* BRIEF *
Write the data below out exactly as it stands. Do not include the pictures.

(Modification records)
--------

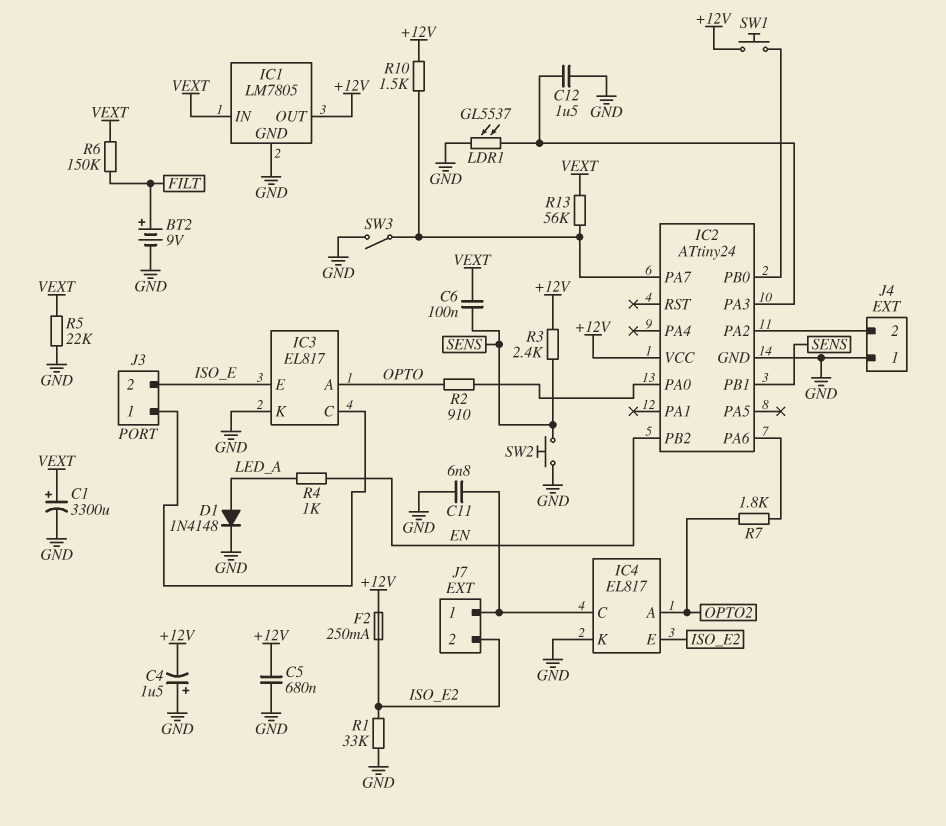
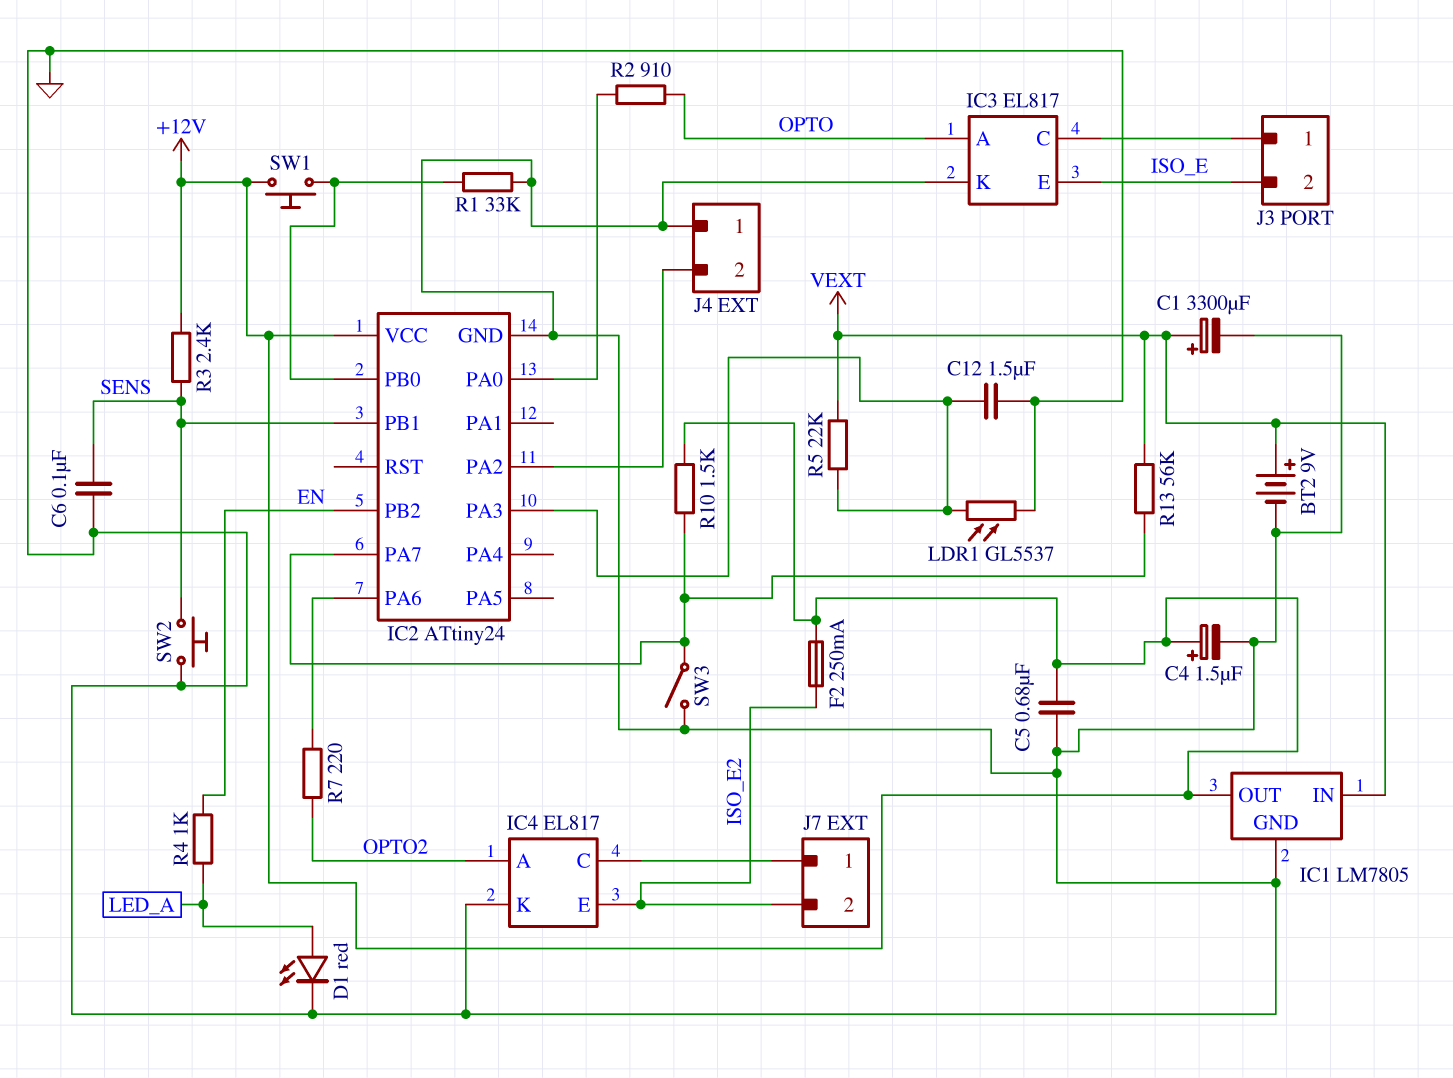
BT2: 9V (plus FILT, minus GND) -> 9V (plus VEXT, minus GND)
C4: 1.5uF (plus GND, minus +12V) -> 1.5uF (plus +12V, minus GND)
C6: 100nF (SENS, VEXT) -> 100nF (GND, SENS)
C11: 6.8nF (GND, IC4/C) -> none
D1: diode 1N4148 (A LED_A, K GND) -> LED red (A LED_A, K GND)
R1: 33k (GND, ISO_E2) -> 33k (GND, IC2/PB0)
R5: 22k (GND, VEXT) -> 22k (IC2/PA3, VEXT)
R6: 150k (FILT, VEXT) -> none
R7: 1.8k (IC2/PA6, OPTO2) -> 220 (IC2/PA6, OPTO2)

--------

* RESPONSE *
BT2: 9V (plus FILT, minus GND) -> 9V (plus VEXT, minus GND)
C4: 1.5uF (plus GND, minus +12V) -> 1.5uF (plus +12V, minus GND)
C6: 100nF (SENS, VEXT) -> 100nF (GND, SENS)
C11: 6.8nF (GND, IC4/C) -> none
D1: diode 1N4148 (A LED_A, K GND) -> LED red (A LED_A, K GND)
R1: 33k (GND, ISO_E2) -> 33k (GND, IC2/PB0)
R5: 22k (GND, VEXT) -> 22k (IC2/PA3, VEXT)
R6: 150k (FILT, VEXT) -> none
R7: 1.8k (IC2/PA6, OPTO2) -> 220 (IC2/PA6, OPTO2)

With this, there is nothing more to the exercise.